Please repeat the entries exactly as they appear and omit any images.

*** Opening Dataset content ***

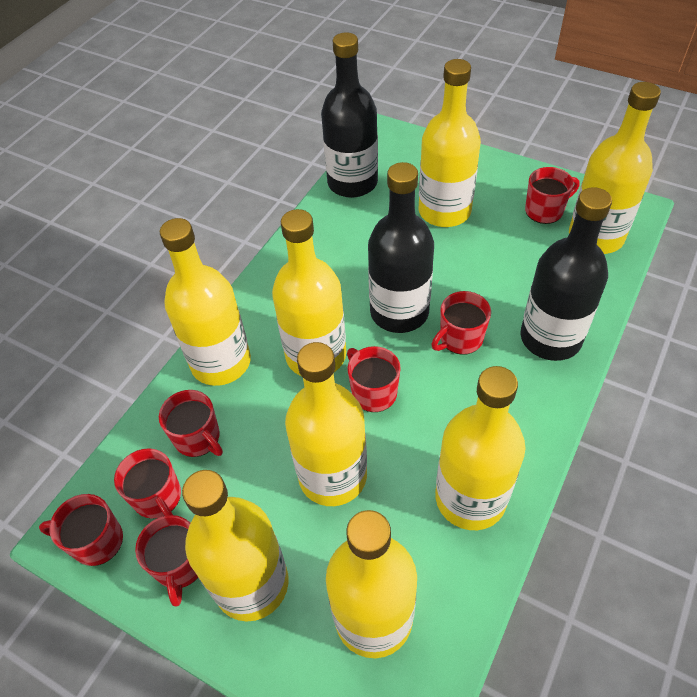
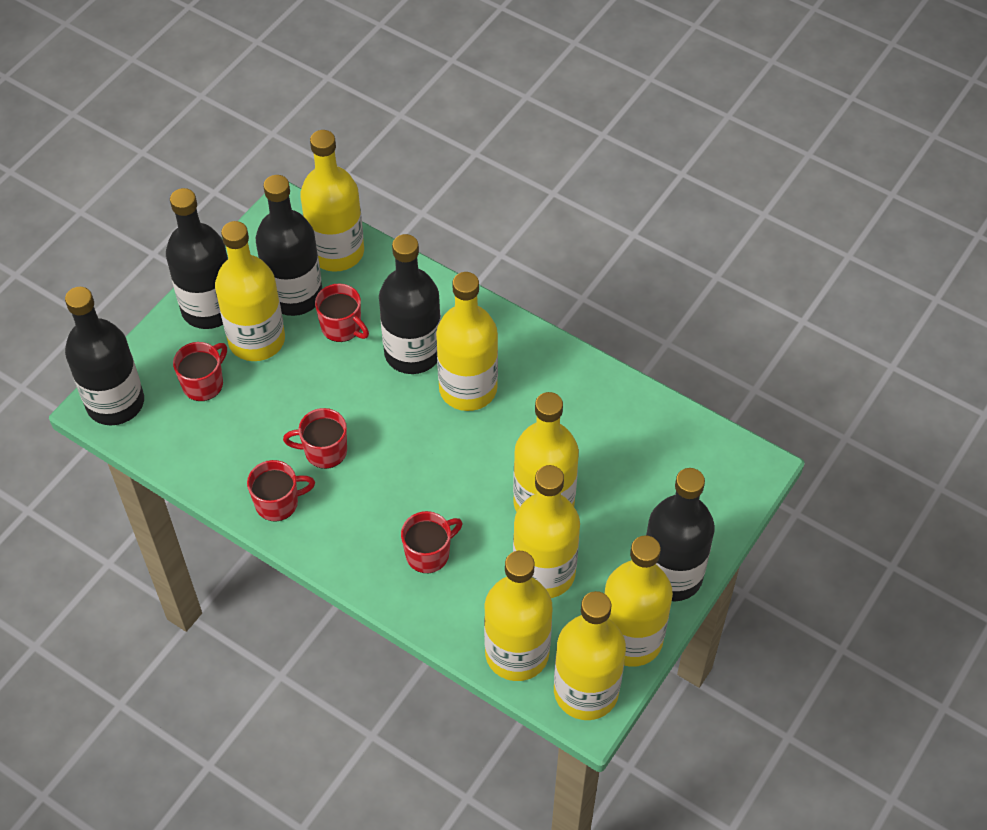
black bottle: 3 -> 5
red mug: 7 -> 5

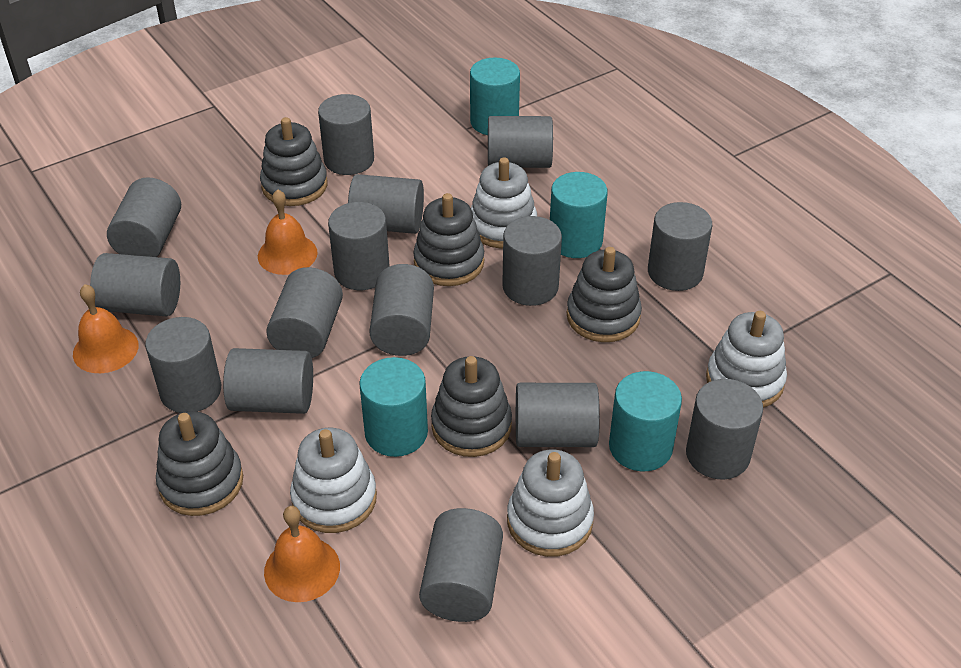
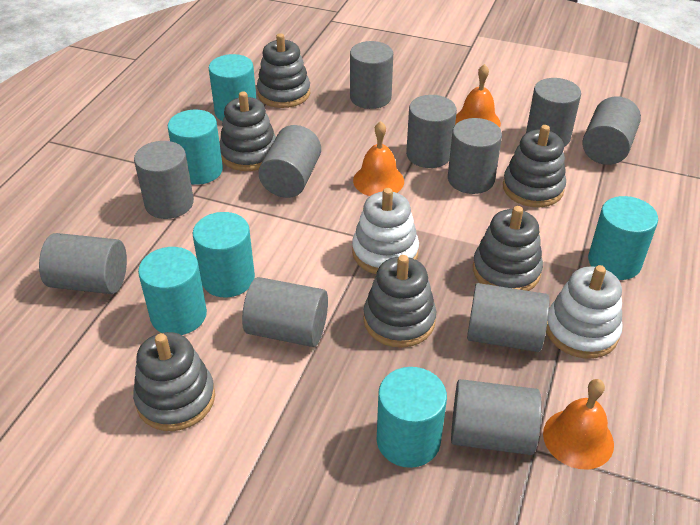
grey cylinder: 15 -> 11
grey stacking toy: 5 -> 6
turquoise cylinder: 4 -> 6
white stacking toy: 4 -> 2

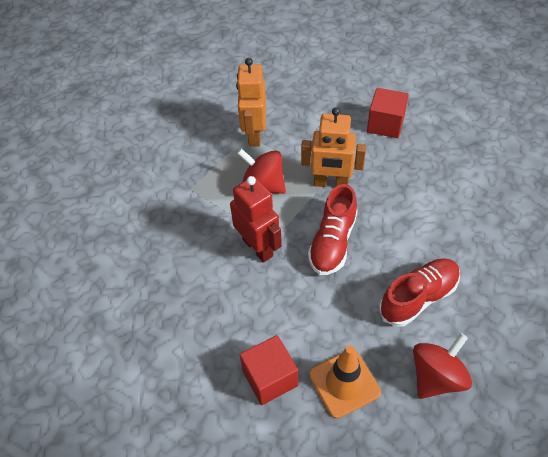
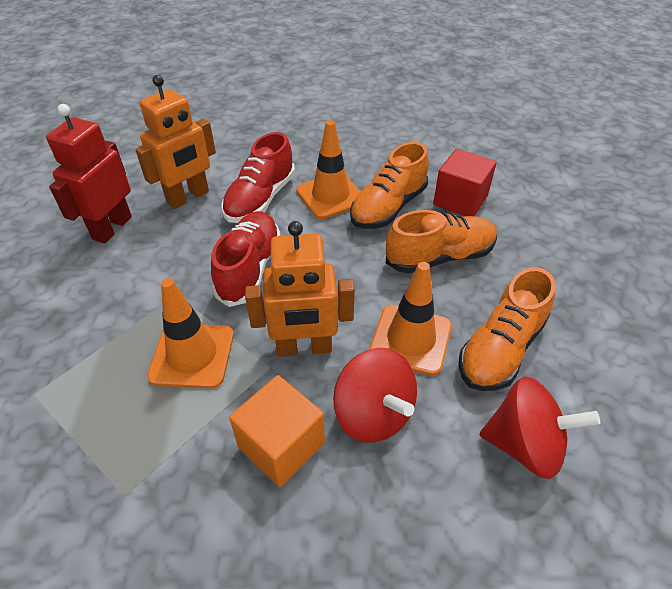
orange cube: 0 -> 1
orange shoe: 0 -> 3
orange traffic cone: 1 -> 3
red cube: 2 -> 1

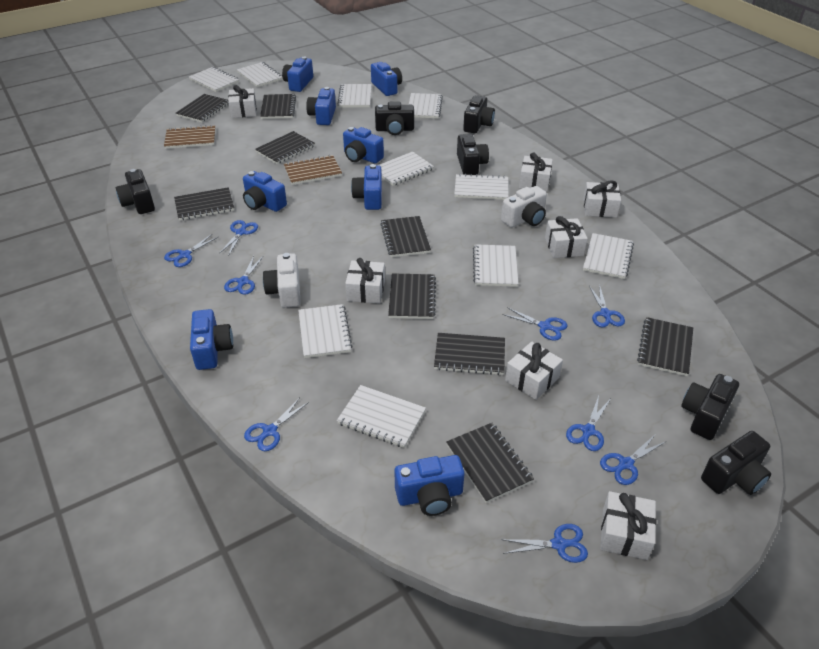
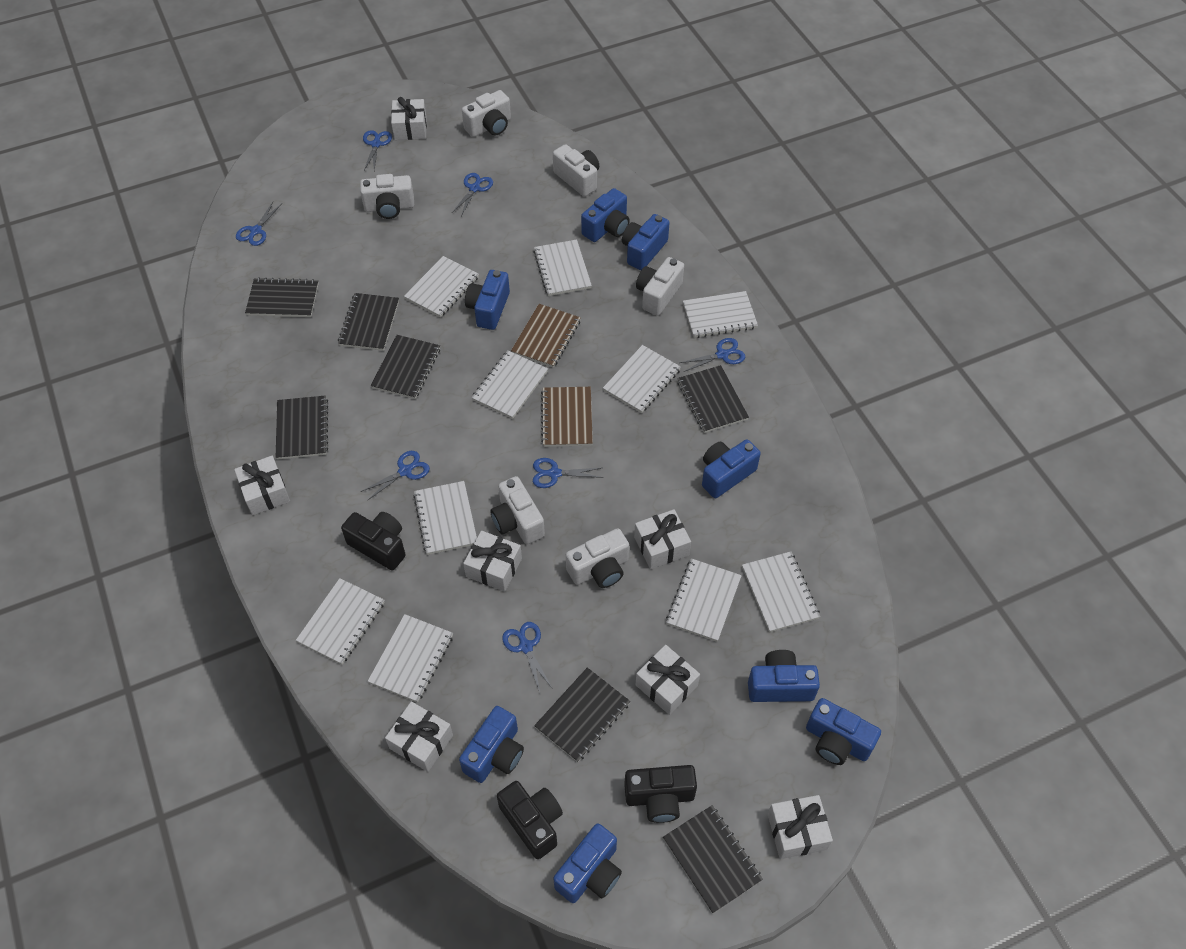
black camera: 6 -> 3
black notebook: 9 -> 7
blue scissors: 9 -> 7
white camera: 2 -> 6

*** Closing Dataset content ***

** Solved exercise **
black bottle: 3 -> 5
red mug: 7 -> 5

grey cylinder: 15 -> 11
grey stacking toy: 5 -> 6
turquoise cylinder: 4 -> 6
white stacking toy: 4 -> 2

orange cube: 0 -> 1
orange shoe: 0 -> 3
orange traffic cone: 1 -> 3
red cube: 2 -> 1

black camera: 6 -> 3
black notebook: 9 -> 7
blue scissors: 9 -> 7
white camera: 2 -> 6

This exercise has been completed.